• Dataset records:
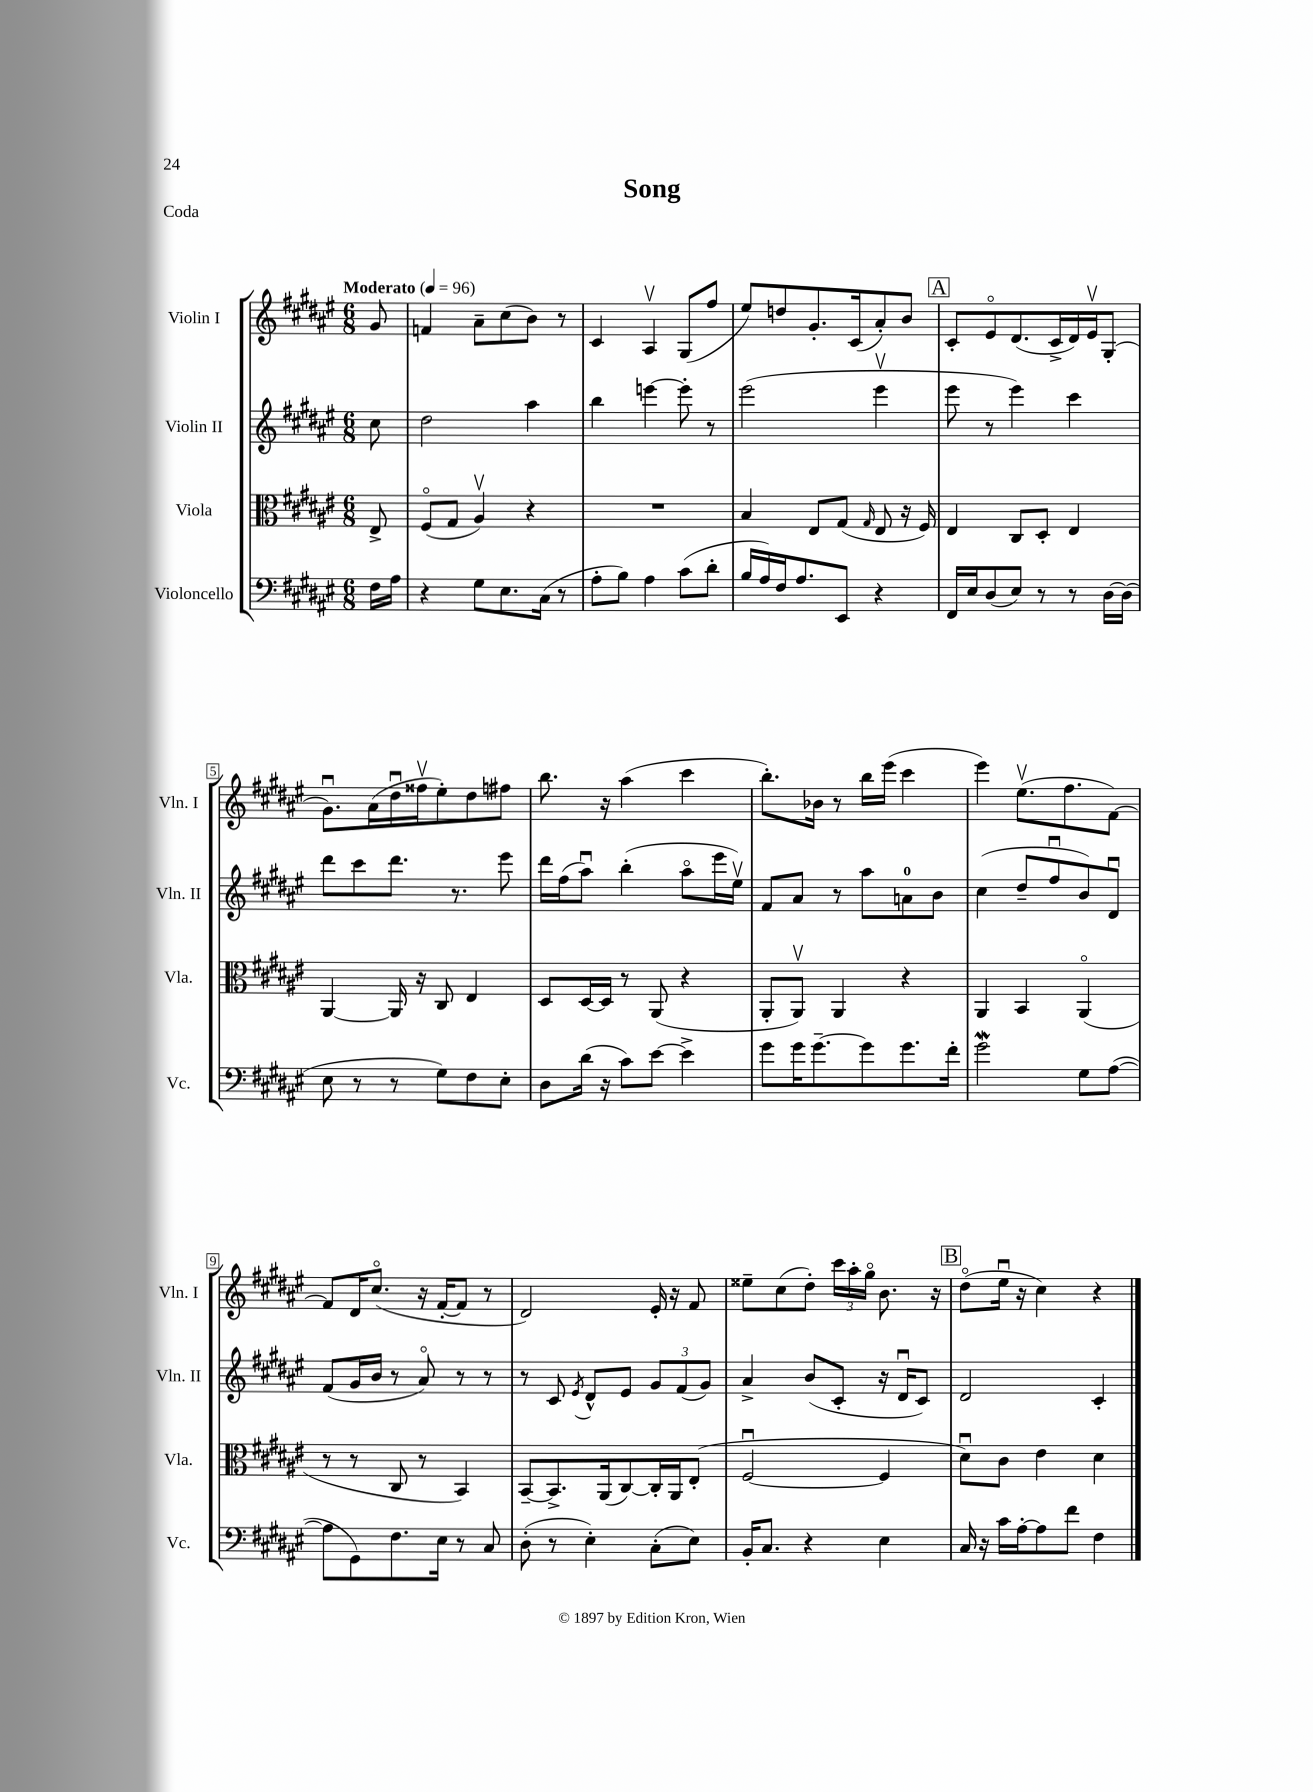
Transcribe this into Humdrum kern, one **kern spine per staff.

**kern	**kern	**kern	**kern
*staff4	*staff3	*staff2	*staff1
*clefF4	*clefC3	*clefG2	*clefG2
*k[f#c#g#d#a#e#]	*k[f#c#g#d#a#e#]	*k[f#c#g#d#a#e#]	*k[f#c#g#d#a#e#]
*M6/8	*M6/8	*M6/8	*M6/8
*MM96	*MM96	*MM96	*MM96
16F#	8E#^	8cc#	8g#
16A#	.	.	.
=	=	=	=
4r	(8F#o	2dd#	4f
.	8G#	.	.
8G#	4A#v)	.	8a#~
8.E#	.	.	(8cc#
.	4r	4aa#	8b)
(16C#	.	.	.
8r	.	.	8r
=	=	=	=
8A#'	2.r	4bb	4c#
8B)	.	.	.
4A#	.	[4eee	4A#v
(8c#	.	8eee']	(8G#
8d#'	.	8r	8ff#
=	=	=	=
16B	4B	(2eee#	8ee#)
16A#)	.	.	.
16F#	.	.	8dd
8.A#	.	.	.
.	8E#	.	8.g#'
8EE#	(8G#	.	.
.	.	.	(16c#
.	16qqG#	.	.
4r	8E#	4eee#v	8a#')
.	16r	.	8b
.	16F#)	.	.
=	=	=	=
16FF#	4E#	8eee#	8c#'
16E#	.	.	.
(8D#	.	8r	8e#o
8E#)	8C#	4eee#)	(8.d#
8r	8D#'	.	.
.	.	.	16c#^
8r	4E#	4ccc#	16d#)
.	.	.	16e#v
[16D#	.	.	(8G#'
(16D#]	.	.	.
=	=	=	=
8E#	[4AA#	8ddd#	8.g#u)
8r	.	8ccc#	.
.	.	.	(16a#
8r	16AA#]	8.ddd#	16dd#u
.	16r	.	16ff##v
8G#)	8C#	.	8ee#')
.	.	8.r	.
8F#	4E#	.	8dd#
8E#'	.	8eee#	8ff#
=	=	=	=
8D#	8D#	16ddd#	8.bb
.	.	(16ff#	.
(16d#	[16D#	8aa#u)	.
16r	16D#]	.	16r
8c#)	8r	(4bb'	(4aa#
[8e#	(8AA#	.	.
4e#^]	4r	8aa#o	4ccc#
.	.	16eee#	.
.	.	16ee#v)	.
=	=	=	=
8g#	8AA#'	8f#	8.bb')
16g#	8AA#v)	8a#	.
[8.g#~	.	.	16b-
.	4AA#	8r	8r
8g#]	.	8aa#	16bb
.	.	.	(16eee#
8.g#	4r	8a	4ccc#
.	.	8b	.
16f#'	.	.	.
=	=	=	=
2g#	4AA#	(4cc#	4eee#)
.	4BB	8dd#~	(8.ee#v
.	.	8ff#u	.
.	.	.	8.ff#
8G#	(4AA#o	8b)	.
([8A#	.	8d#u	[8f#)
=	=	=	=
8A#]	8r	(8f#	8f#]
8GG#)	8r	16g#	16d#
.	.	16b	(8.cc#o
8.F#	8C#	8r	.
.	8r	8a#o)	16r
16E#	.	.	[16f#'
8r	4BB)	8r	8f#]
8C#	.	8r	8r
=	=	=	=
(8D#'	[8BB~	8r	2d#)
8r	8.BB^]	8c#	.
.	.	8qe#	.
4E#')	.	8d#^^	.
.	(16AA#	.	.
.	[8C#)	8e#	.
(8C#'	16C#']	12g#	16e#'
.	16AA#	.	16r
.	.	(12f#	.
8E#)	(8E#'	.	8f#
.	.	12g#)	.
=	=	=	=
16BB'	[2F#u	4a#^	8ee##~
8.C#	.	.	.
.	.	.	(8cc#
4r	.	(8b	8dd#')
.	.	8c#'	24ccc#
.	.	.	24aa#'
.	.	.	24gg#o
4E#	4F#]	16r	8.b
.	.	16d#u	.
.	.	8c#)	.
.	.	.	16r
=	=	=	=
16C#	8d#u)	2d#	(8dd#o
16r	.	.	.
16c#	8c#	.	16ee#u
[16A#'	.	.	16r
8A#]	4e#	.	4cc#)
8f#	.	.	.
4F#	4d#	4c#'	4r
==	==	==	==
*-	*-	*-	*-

• Task goal:
Substitute "Convert" for "Transcribe" in the entries above and write them out again with nothing else changed. Leave the pictures out.

• Output for this task:
Convert this into Humdrum kern, one **kern spine per staff.

**kern	**kern	**kern	**kern
*staff4	*staff3	*staff2	*staff1
*clefF4	*clefC3	*clefG2	*clefG2
*k[f#c#g#d#a#e#]	*k[f#c#g#d#a#e#]	*k[f#c#g#d#a#e#]	*k[f#c#g#d#a#e#]
*M6/8	*M6/8	*M6/8	*M6/8
*MM96	*MM96	*MM96	*MM96
16F#	8E#^	8cc#	8g#
16A#	.	.	.
=	=	=	=
4r	(8F#o	2dd#	4f
.	8G#	.	.
8G#	4A#v)	.	8a#~
8.E#	.	.	(8cc#
.	4r	4aa#	8b)
(16C#	.	.	.
8r	.	.	8r
=	=	=	=
8A#'	2.r	4bb	4c#
8B)	.	.	.
4A#	.	[4eee	4A#v
(8c#	.	8eee']	(8G#
8d#'	.	8r	8ff#
=	=	=	=
16B	4B	(2eee#	8ee#)
16A#)	.	.	.
16F#	.	.	8dd
8.A#	.	.	.
.	8E#	.	8.g#'
8EE#	(8G#	.	.
.	.	.	(16c#
.	16qqG#	.	.
4r	8E#	4eee#v	8a#')
.	16r	.	8b
.	16F#)	.	.
=	=	=	=
16FF#	4E#	8eee#	8c#'
16E#	.	.	.
(8D#	.	8r	8e#o
8E#)	8C#	4eee#)	(8.d#
8r	8D#'	.	.
.	.	.	16c#^
8r	4E#	4ccc#	16d#)
.	.	.	16e#v
[16D#	.	.	(8G#'
(16D#]	.	.	.
=	=	=	=
8E#	[4AA#	8ddd#	8.g#u)
8r	.	8ccc#	.
.	.	.	(16a#
8r	16AA#]	8.ddd#	16dd#u
.	16r	.	16ff##v
8G#)	8C#	.	8ee#')
.	.	8.r	.
8F#	4E#	.	8dd#
8E#'	.	8eee#	8ff#
=	=	=	=
8D#	8D#	16ddd#	8.bb
.	.	(16ff#	.
(16d#	[16D#	8aa#u)	.
16r	16D#]	.	16r
8c#)	8r	(4bb'	(4aa#
[8e#	(8AA#	.	.
4e#^]	4r	8aa#o	4ccc#
.	.	16eee#	.
.	.	16ee#v)	.
=	=	=	=
8g#	8AA#'	8f#	8.bb')
16g#	8AA#v)	8a#	.
[8.g#~	.	.	16b-
.	4AA#	8r	8r
8g#]	.	8aa#	16bb
.	.	.	(16eee#
8.g#	4r	8a	4ccc#
.	.	8b	.
16f#'	.	.	.
=	=	=	=
2g#	4AA#	(4cc#	4eee#)
.	4BB	8dd#~	(8.ee#v
.	.	8ff#u	.
.	.	.	8.ff#
8G#	(4AA#o	8b)	.
([8A#	.	8d#u	[8f#)
=	=	=	=
8A#]	8r	(8f#	8f#]
8GG#)	8r	16g#	16d#
.	.	16b	(8.cc#o
8.F#	8C#	8r	.
.	8r	8a#o)	16r
16E#	.	.	[16f#'
8r	4BB)	8r	8f#]
8C#	.	8r	8r
=	=	=	=
(8D#'	[8BB~	8r	2d#)
8r	8.BB^]	8c#	.
.	.	8qe#	.
4E#')	.	8d#^^	.
.	(16AA#	.	.
.	[8C#)	8e#	.
(8C#'	16C#']	12g#	16e#'
.	16AA#	.	16r
.	.	(12f#	.
8E#)	(8E#'	.	8f#
.	.	12g#)	.
=	=	=	=
16BB'	[2F#u	4a#^	8ee##~
8.C#	.	.	.
.	.	.	(8cc#
4r	.	(8b	8dd#')
.	.	8c#'	24ccc#
.	.	.	24aa#'
.	.	.	24gg#o
4E#	4F#]	16r	8.b
.	.	16d#u	.
.	.	8c#)	.
.	.	.	16r
=	=	=	=
16C#	8d#u)	2d#	(8dd#o
16r	.	.	.
16c#	8c#	.	16ee#u
[16A#'	.	.	16r
8A#]	4e#	.	4cc#)
8f#	.	.	.
4F#	4d#	4c#'	4r
==	==	==	==
*-	*-	*-	*-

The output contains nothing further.